◆ **TASK DETAILS**: Repeat all of the records word for word, but skip any picture.

◆ **RECORDED INFORMATION**:
◇ ◇ ◇
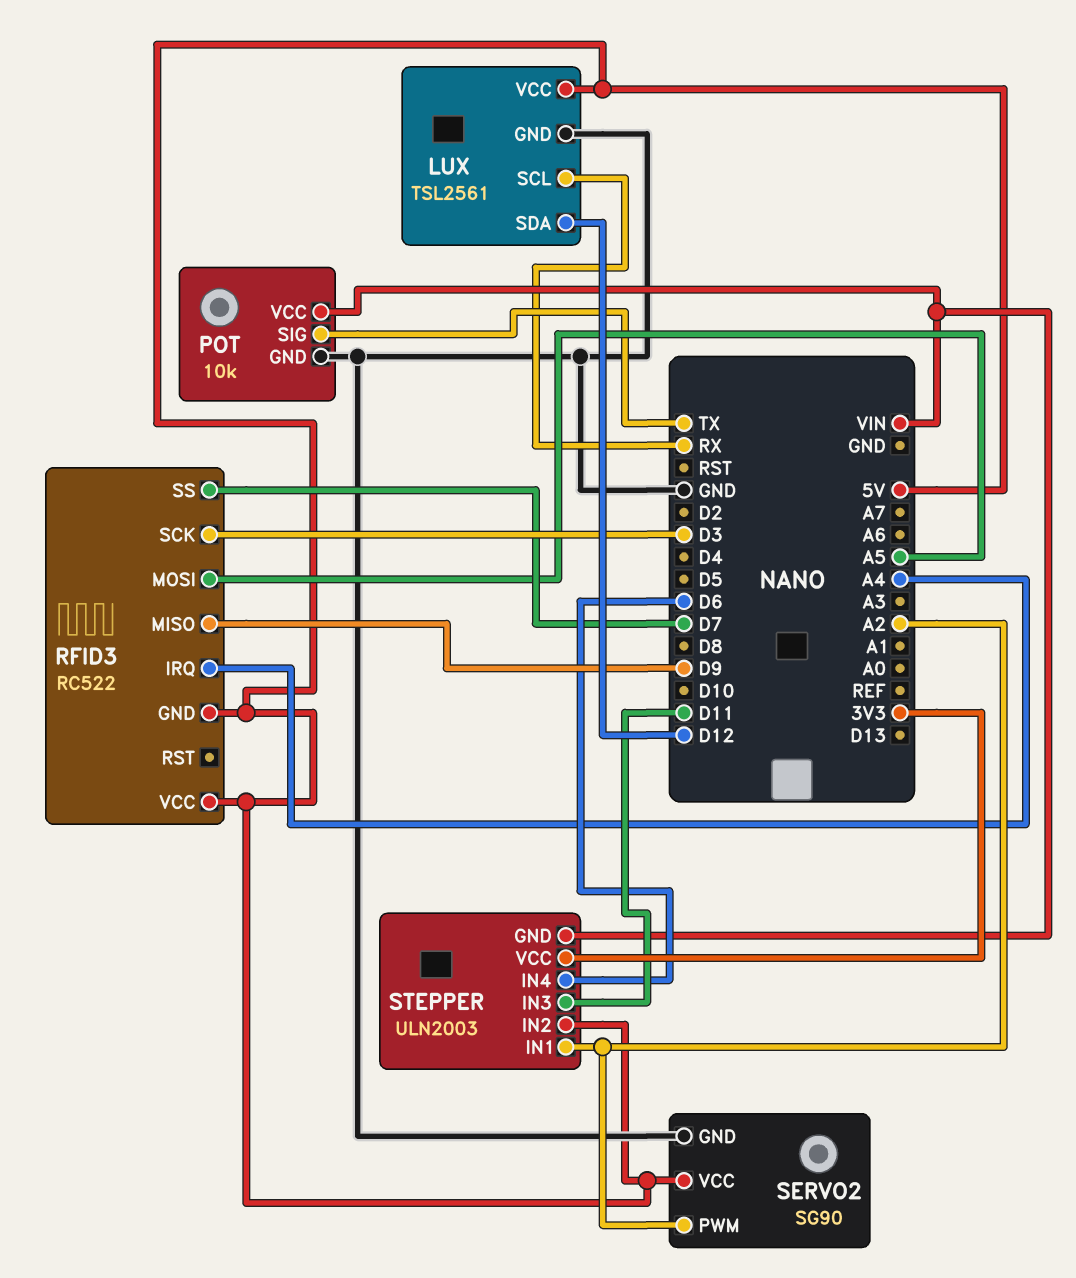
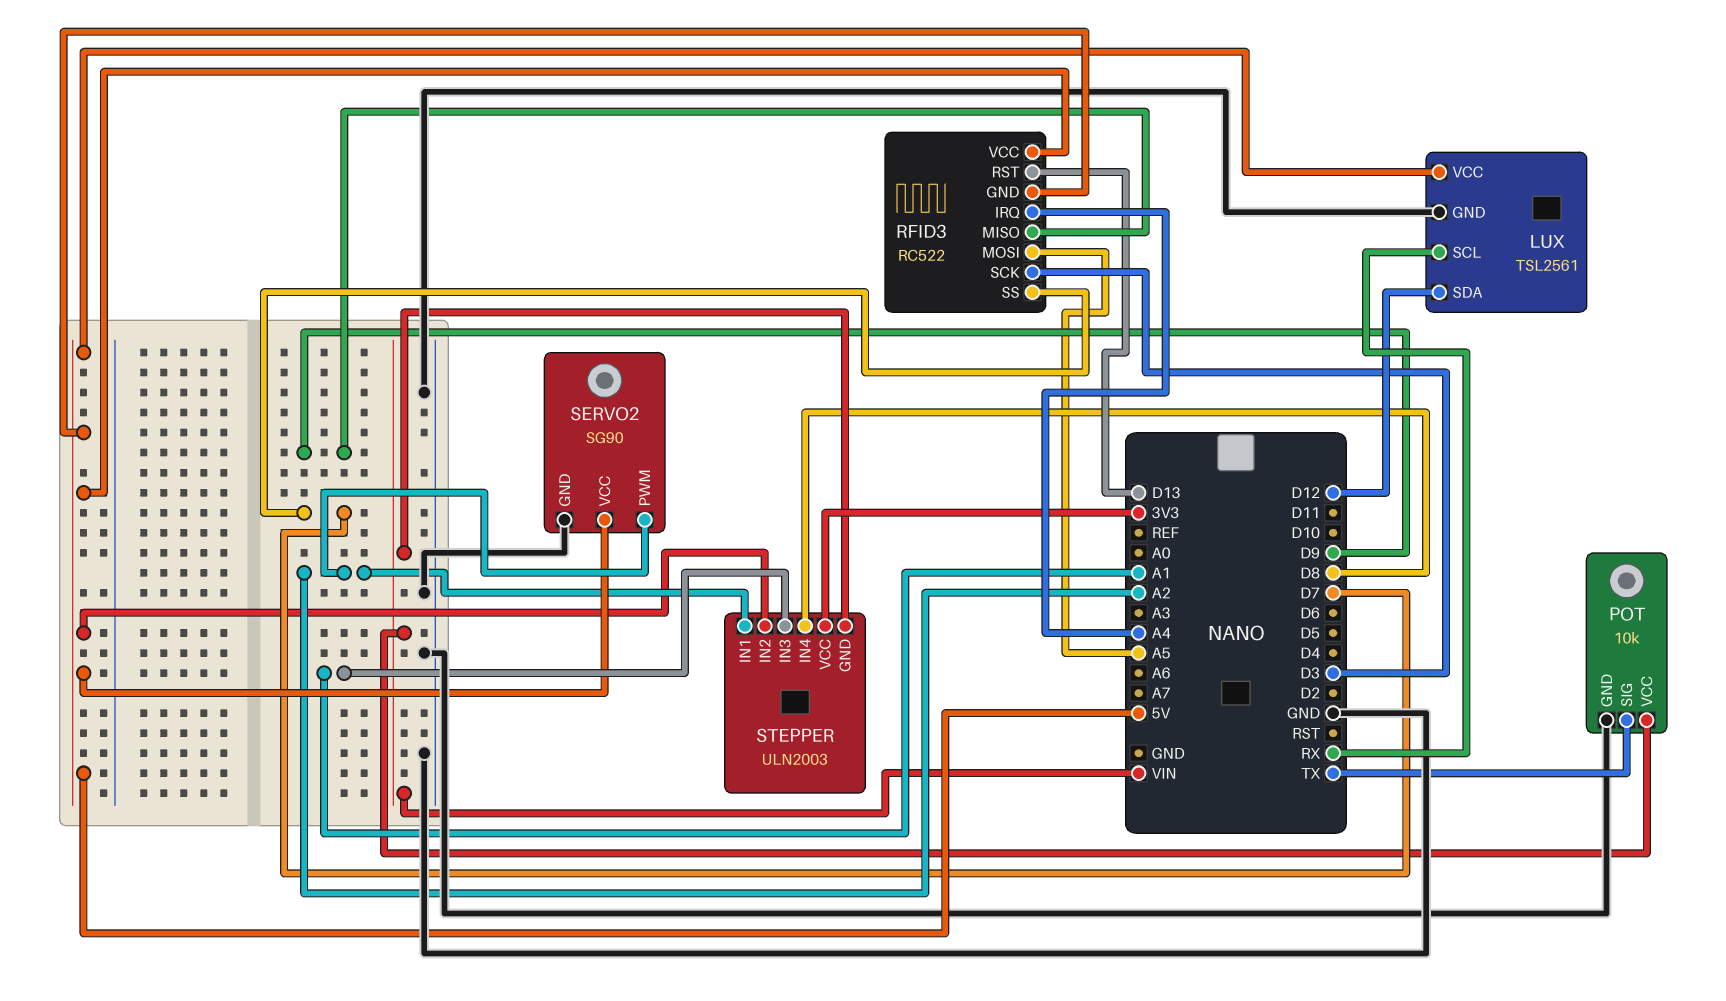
RFID3 pin RST: none -> D13
STEPPER pin IN3: D11 -> A1
STEPPER pin IN4: D6 -> D8

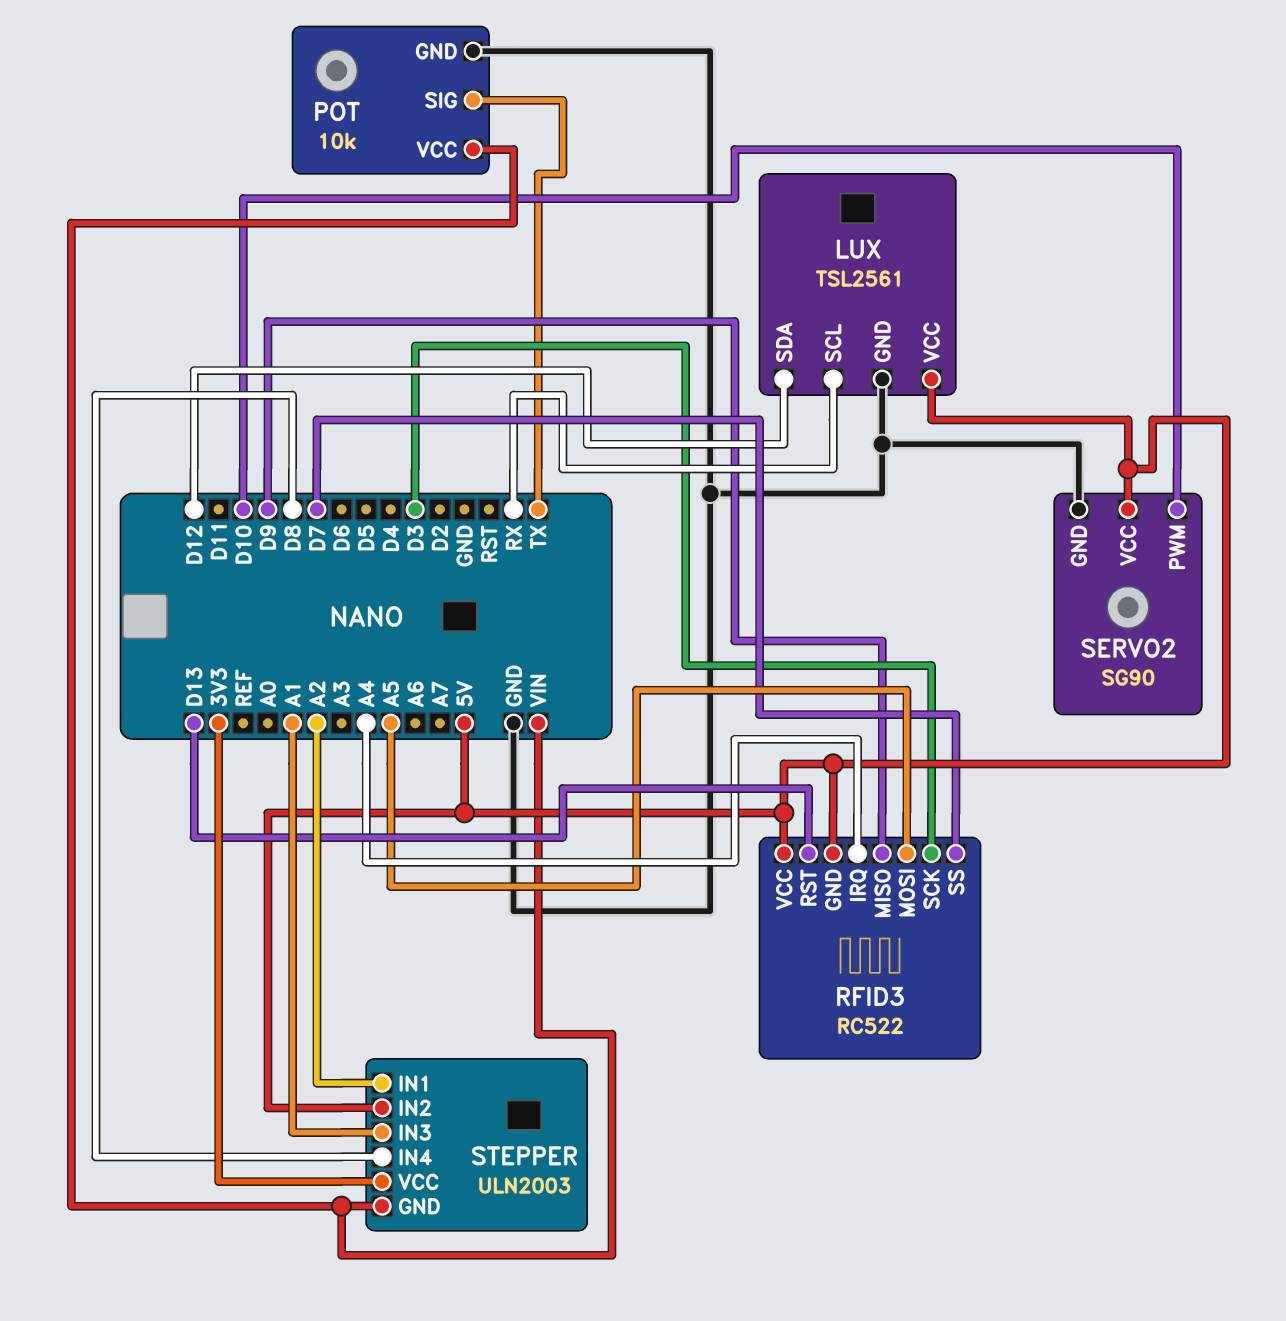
SERVO2 pin PWM: A2 -> D10

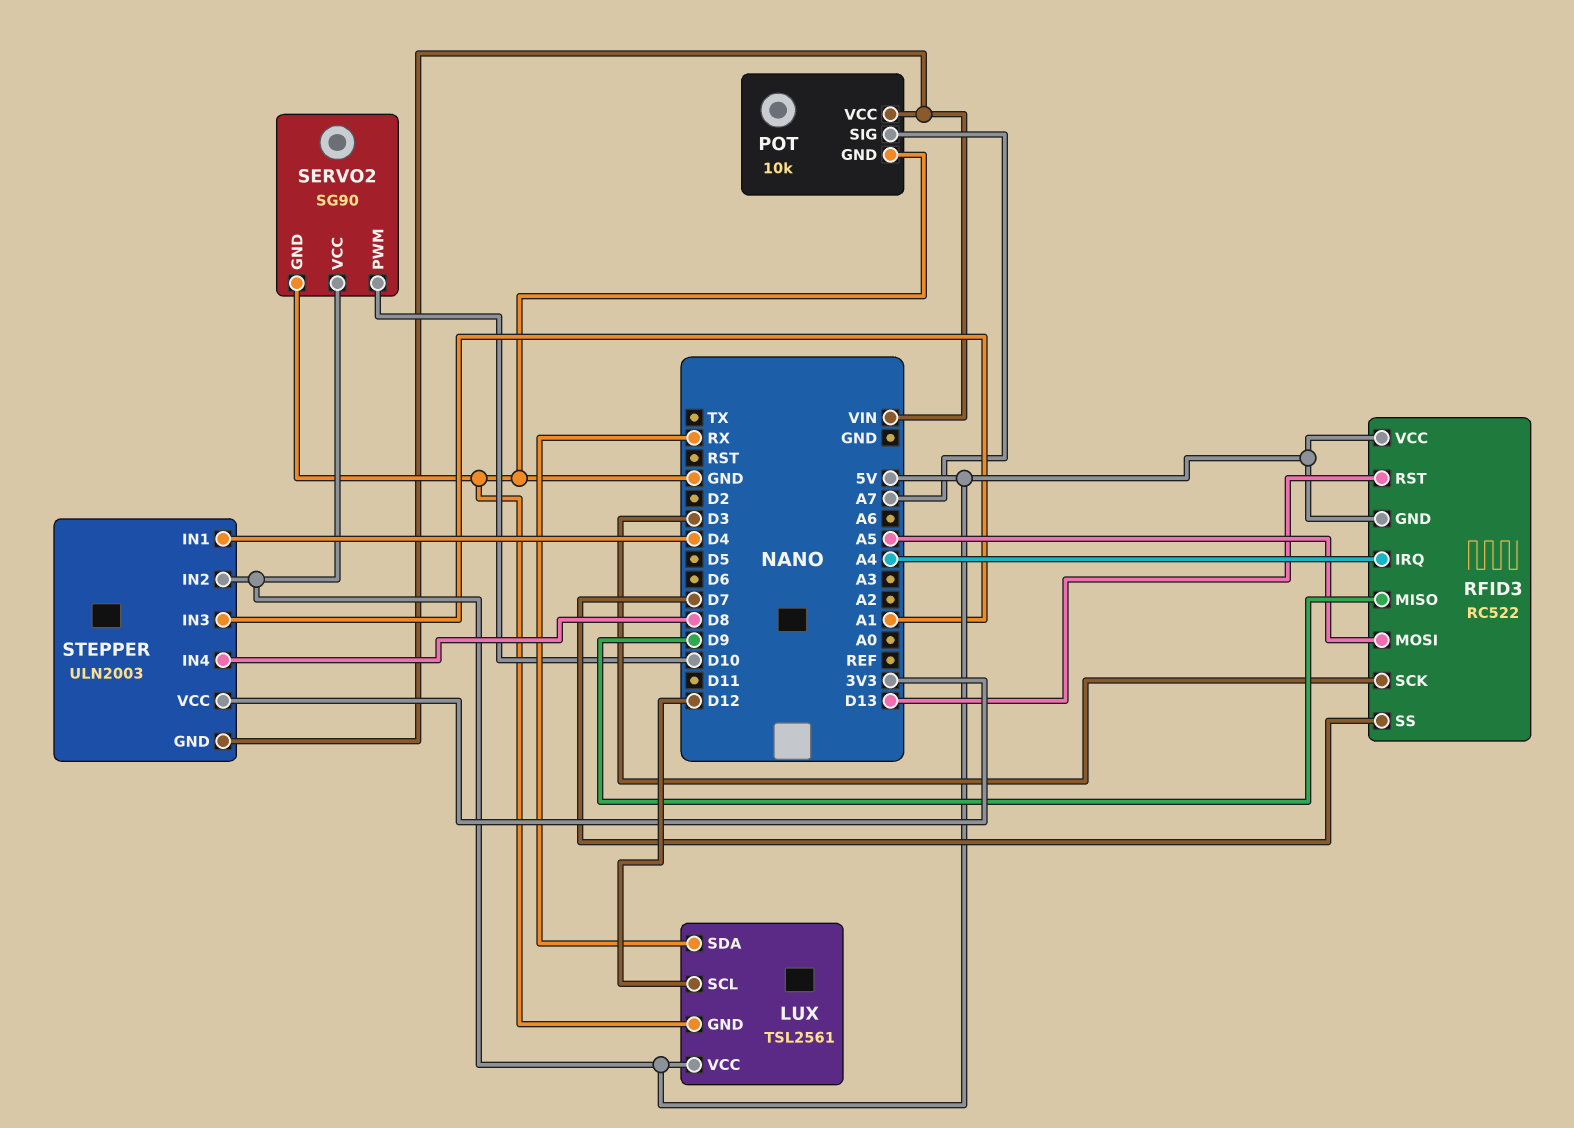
LUX pin SCL: RX -> D12
LUX pin SDA: D12 -> RX
POT pin SIG: TX -> A7
STEPPER pin IN1: A2 -> D4

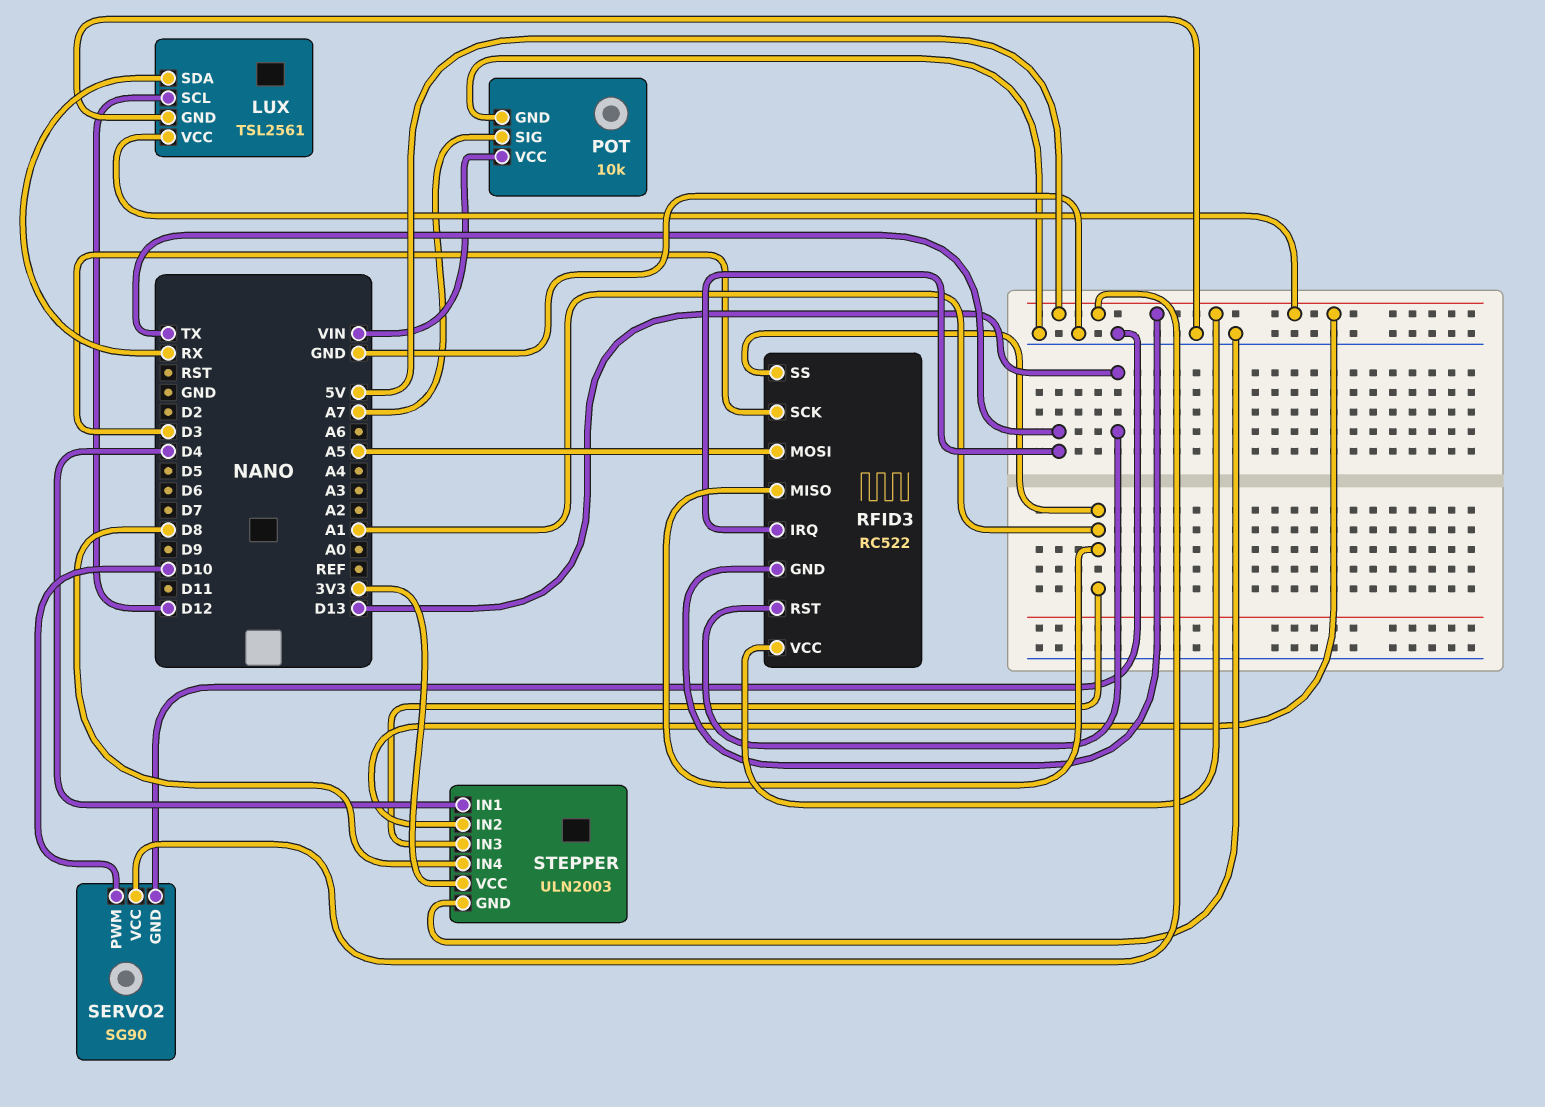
RFID3 pin IRQ: A4 -> TX
RFID3 pin MISO: D9 -> A1
RFID3 pin SS: D7 -> A1
STEPPER pin GND: VIN -> GND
◇ ◇ ◇
◆ **TASK OUTPUT**:
RFID3 pin RST: none -> D13
STEPPER pin IN3: D11 -> A1
STEPPER pin IN4: D6 -> D8

SERVO2 pin PWM: A2 -> D10

LUX pin SCL: RX -> D12
LUX pin SDA: D12 -> RX
POT pin SIG: TX -> A7
STEPPER pin IN1: A2 -> D4

RFID3 pin IRQ: A4 -> TX
RFID3 pin MISO: D9 -> A1
RFID3 pin SS: D7 -> A1
STEPPER pin GND: VIN -> GND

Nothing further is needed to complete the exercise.